*TRY IT:* Everything in the listing below must be set down again exactly, apart from the pictures.

PROVIDED RECORDS START

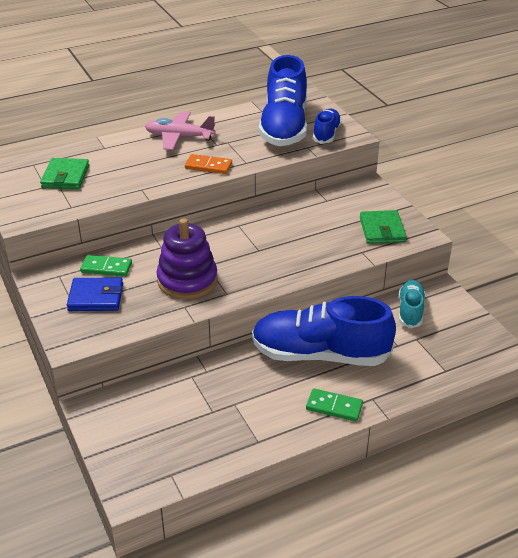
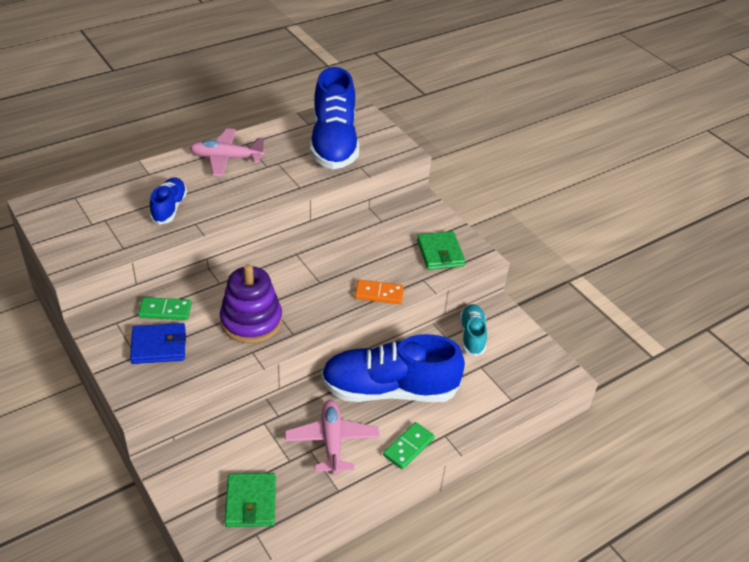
camera: 10 degrees left, 5 degrees up
(65, 177) = (112, 211): green wallet -> green wallet (250, 502)
(208, 166) = (261, 193): orange domino -> orange domino (379, 293)
(257, 397) = (332, 441): none -> pink plane
(326, 134) = (377, 150): blue shoe -> blue shoe (169, 208)
(334, 407) = (408, 447): green domino -> green domino turned 60 degrees counterclockwise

PROVIDED RECORDS END

*WRITTEN SOLUTION:*
camera: 10 degrees left, 5 degrees up
(65, 177) = (112, 211): green wallet -> green wallet (250, 502)
(208, 166) = (261, 193): orange domino -> orange domino (379, 293)
(257, 397) = (332, 441): none -> pink plane
(326, 134) = (377, 150): blue shoe -> blue shoe (169, 208)
(334, 407) = (408, 447): green domino -> green domino turned 60 degrees counterclockwise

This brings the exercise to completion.